**Assigned task**
When a line in the listing contains the string "delete", pick it out and copy it.

**Data section**
____________________

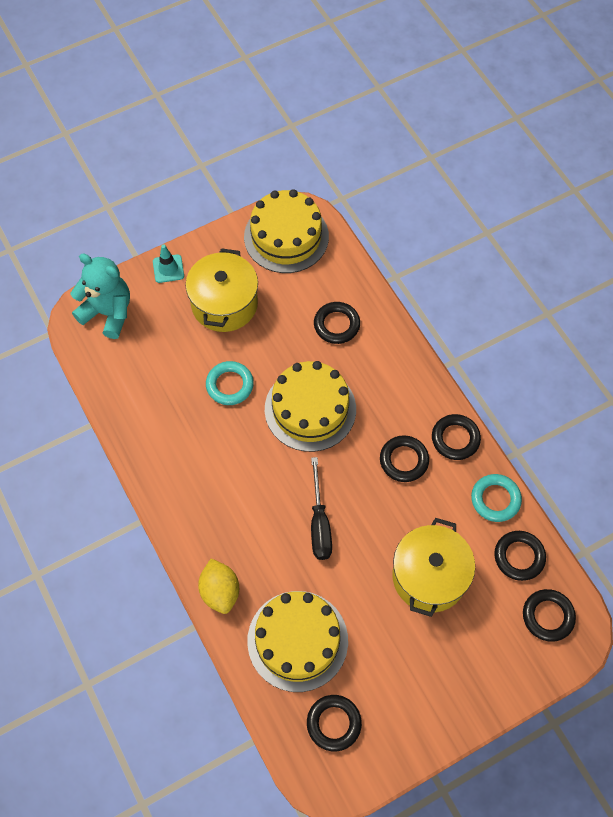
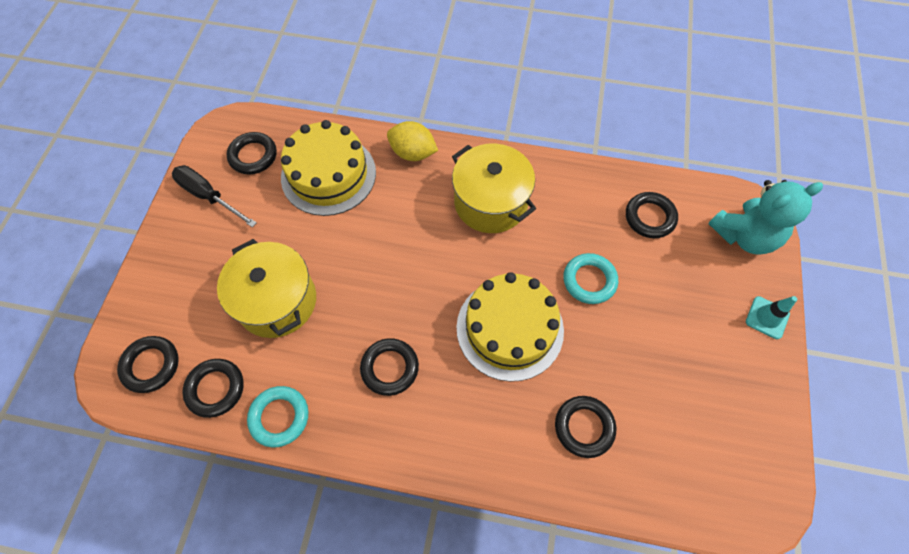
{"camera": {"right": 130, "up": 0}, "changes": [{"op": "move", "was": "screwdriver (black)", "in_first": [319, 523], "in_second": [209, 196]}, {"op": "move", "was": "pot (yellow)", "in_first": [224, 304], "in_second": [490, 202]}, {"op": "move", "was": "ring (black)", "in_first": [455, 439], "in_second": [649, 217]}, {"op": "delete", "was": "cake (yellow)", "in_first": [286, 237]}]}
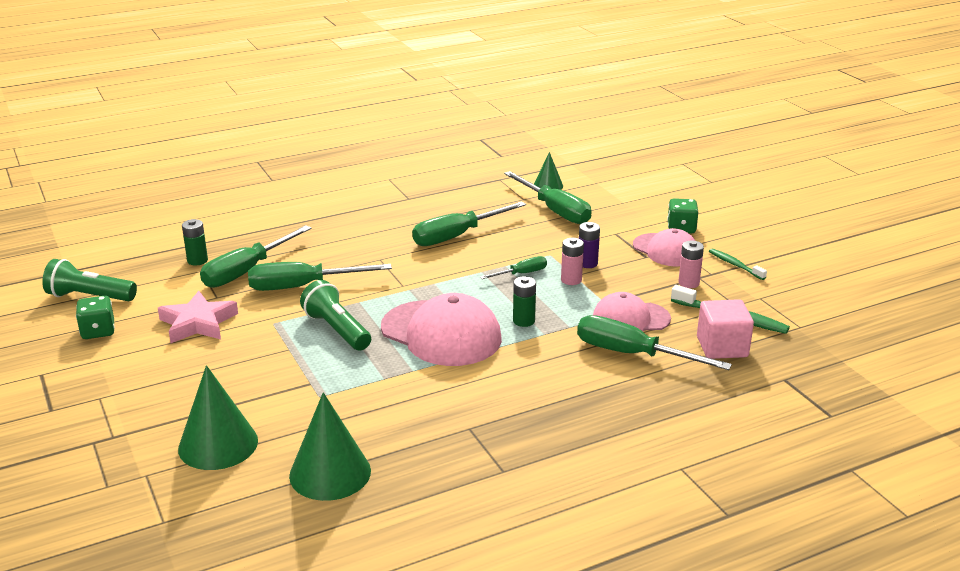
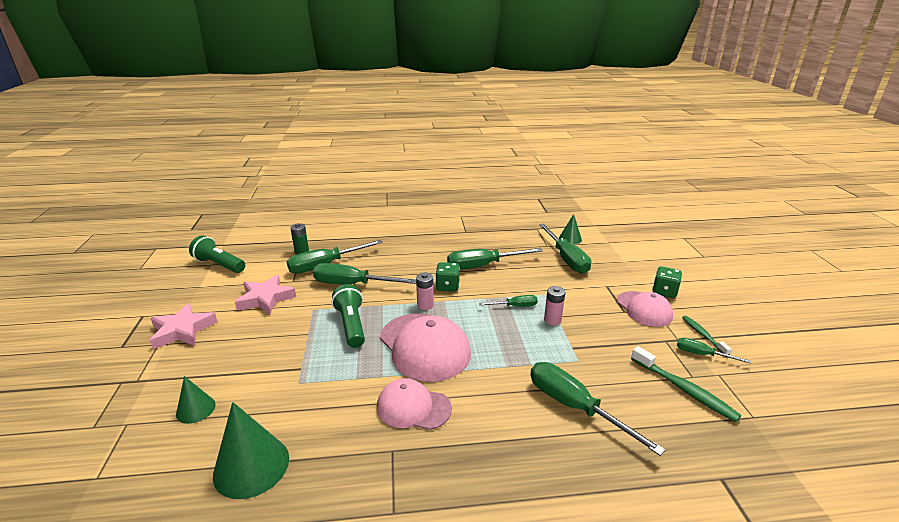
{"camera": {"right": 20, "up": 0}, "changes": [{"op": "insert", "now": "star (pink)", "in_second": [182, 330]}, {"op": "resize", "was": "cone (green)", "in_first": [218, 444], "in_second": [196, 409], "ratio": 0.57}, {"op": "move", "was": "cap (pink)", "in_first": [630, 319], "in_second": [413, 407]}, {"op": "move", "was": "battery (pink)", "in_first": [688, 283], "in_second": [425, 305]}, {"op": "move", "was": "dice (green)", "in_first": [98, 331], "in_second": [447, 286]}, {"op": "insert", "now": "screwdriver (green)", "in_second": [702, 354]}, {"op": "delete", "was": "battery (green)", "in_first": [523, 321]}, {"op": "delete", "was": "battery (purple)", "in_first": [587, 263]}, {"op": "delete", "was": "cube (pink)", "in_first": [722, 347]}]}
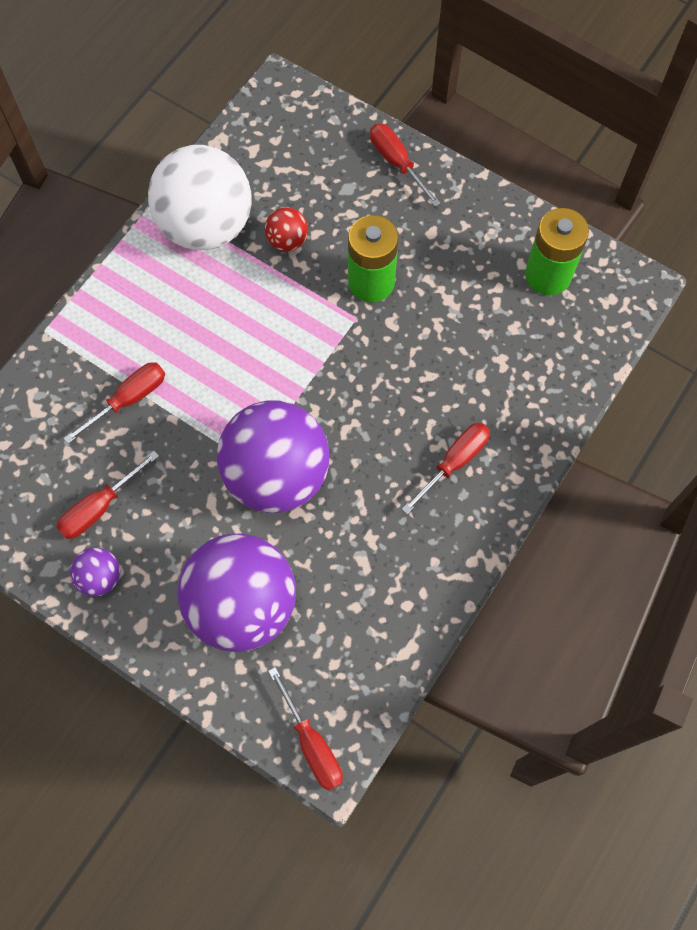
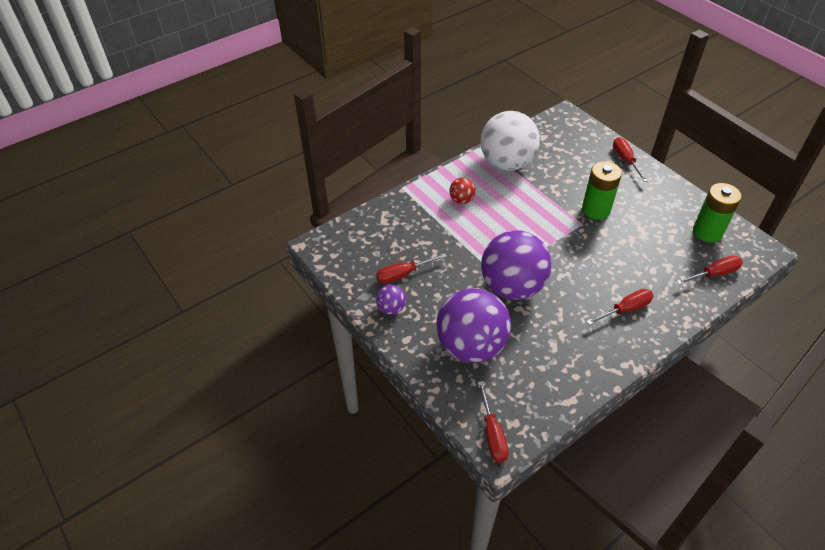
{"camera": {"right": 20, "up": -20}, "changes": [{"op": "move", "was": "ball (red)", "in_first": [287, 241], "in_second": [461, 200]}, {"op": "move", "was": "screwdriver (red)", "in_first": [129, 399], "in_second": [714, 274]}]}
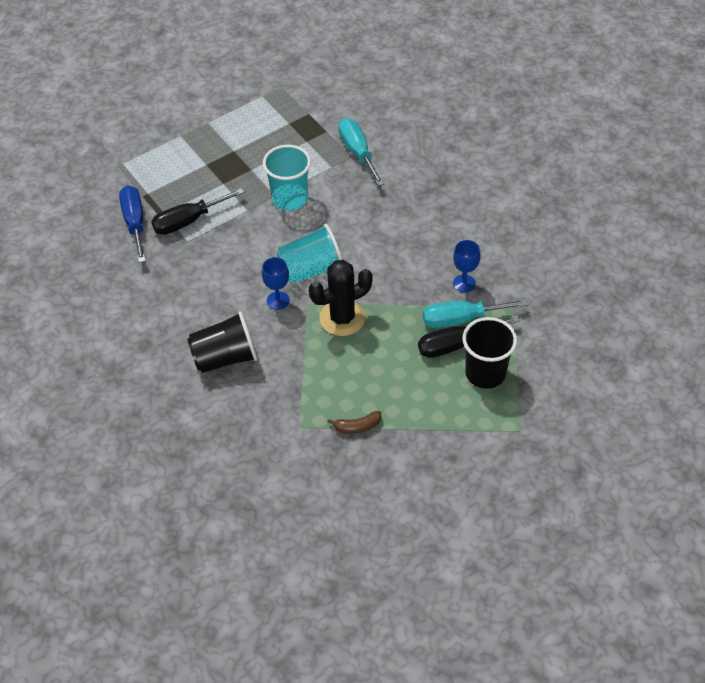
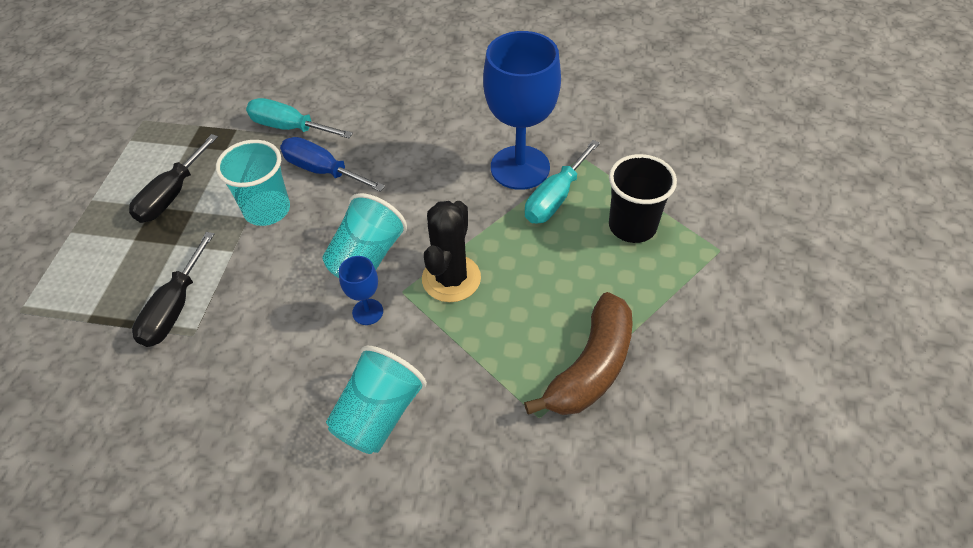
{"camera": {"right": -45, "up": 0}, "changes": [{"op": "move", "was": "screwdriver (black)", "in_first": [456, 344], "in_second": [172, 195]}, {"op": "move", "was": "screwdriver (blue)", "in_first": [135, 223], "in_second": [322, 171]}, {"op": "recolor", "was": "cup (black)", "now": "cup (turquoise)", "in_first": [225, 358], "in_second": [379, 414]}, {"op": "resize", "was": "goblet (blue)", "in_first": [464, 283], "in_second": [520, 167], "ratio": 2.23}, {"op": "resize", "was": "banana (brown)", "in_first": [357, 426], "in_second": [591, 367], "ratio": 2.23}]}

____________________

**Answer**
{"camera": {"right": 130, "up": 0}, "changes": [{"op": "move", "was": "screwdriver (black)", "in_first": [319, 523], "in_second": [209, 196]}, {"op": "move", "was": "pot (yellow)", "in_first": [224, 304], "in_second": [490, 202]}, {"op": "move", "was": "ring (black)", "in_first": [455, 439], "in_second": [649, 217]}, {"op": "delete", "was": "cake (yellow)", "in_first": [286, 237]}]}
{"camera": {"right": 20, "up": 0}, "changes": [{"op": "insert", "now": "star (pink)", "in_second": [182, 330]}, {"op": "resize", "was": "cone (green)", "in_first": [218, 444], "in_second": [196, 409], "ratio": 0.57}, {"op": "move", "was": "cap (pink)", "in_first": [630, 319], "in_second": [413, 407]}, {"op": "move", "was": "battery (pink)", "in_first": [688, 283], "in_second": [425, 305]}, {"op": "move", "was": "dice (green)", "in_first": [98, 331], "in_second": [447, 286]}, {"op": "insert", "now": "screwdriver (green)", "in_second": [702, 354]}, {"op": "delete", "was": "battery (green)", "in_first": [523, 321]}, {"op": "delete", "was": "battery (purple)", "in_first": [587, 263]}, {"op": "delete", "was": "cube (pink)", "in_first": [722, 347]}]}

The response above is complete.